== DATA EXTRACT ==

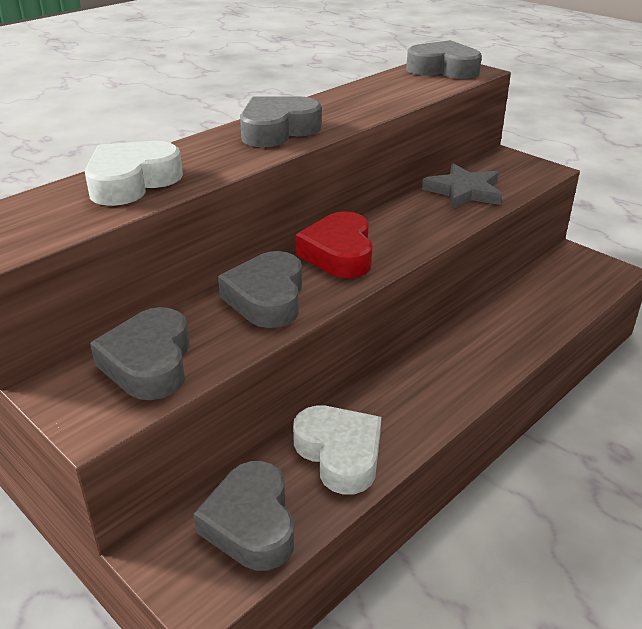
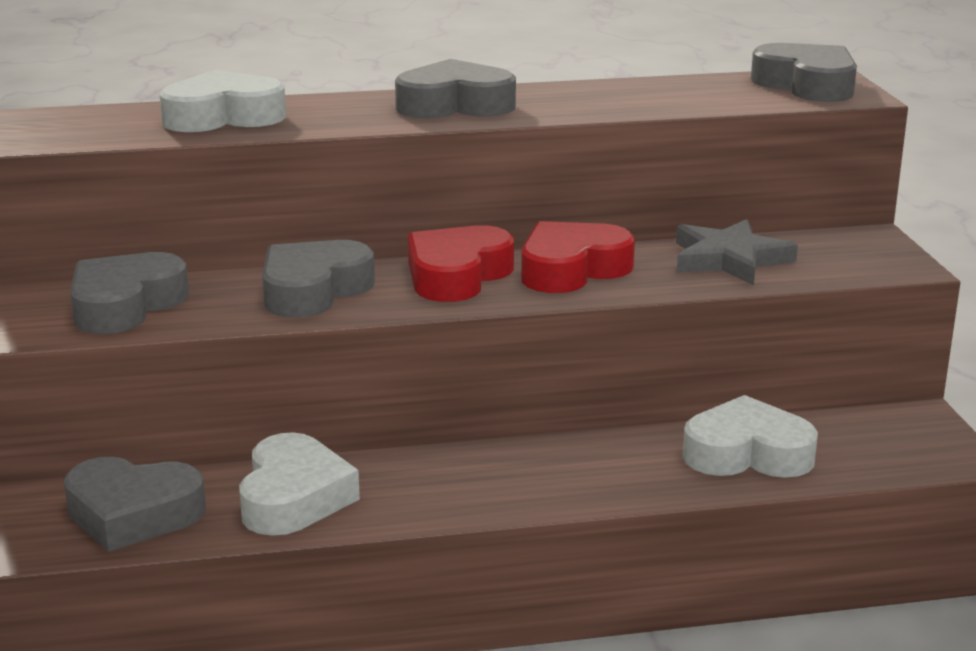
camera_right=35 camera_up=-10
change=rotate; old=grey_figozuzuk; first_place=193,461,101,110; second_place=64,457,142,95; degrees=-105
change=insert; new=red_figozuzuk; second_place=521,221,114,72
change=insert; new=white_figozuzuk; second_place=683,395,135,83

== TASK BRIEF ==
Each line above that includes the word "insert" is to be copied.

== ANSWER FOR THE TASK ==
change=insert; new=red_figozuzuk; second_place=521,221,114,72
change=insert; new=white_figozuzuk; second_place=683,395,135,83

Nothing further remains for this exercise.